**Exercise directions:** An exact transcription of all the entries is needed; pictures stay out.

Image sequences with motion text
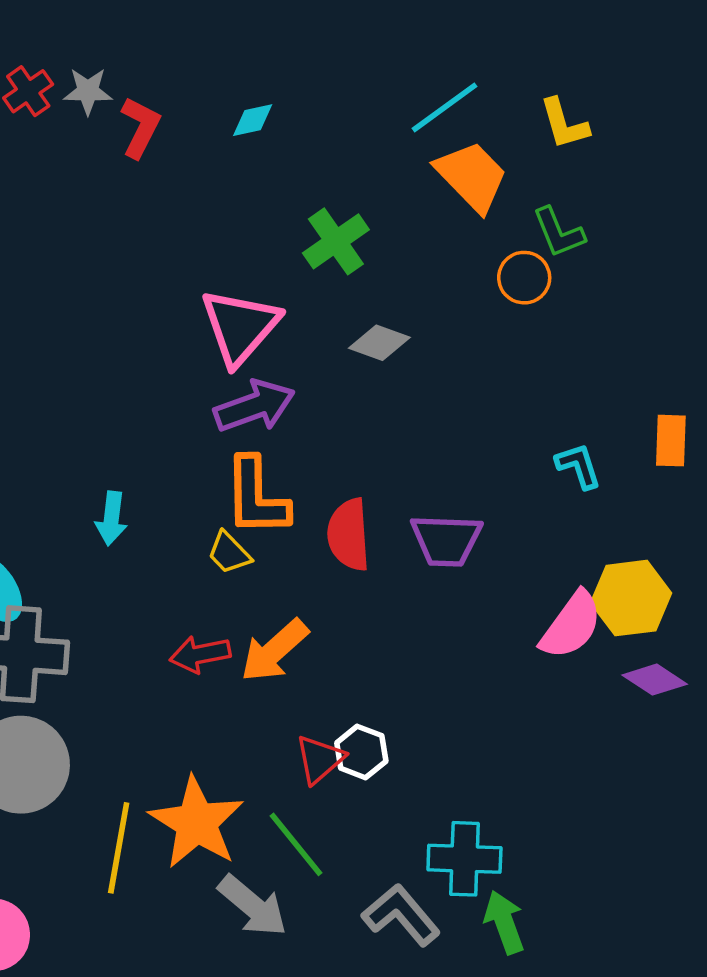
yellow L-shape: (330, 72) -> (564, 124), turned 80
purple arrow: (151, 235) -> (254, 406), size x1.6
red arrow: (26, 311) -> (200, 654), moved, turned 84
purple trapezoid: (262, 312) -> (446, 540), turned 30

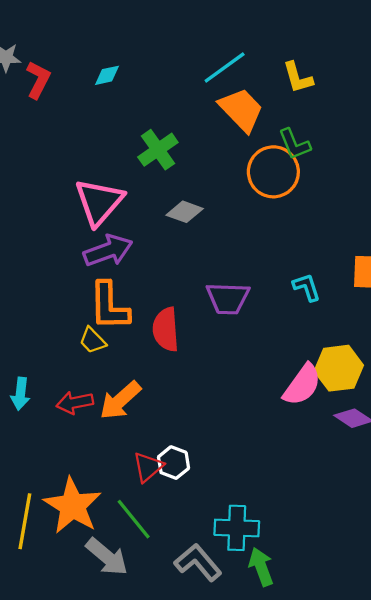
orange circle: (524, 278) -> (273, 172), size x1.6
cyan arrow: (111, 518) -> (20, 394), moved
purple trapezoid: (446, 540) -> (228, 298), moved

**Solution to this exercise:**
yellow L-shape: (330, 72) -> (564, 124), turned 80
purple arrow: (151, 235) -> (254, 406), size x1.6
red arrow: (26, 311) -> (200, 654), moved, turned 84
purple trapezoid: (262, 312) -> (446, 540), turned 30

orange circle: (524, 278) -> (273, 172), size x1.6
cyan arrow: (111, 518) -> (20, 394), moved
purple trapezoid: (446, 540) -> (228, 298), moved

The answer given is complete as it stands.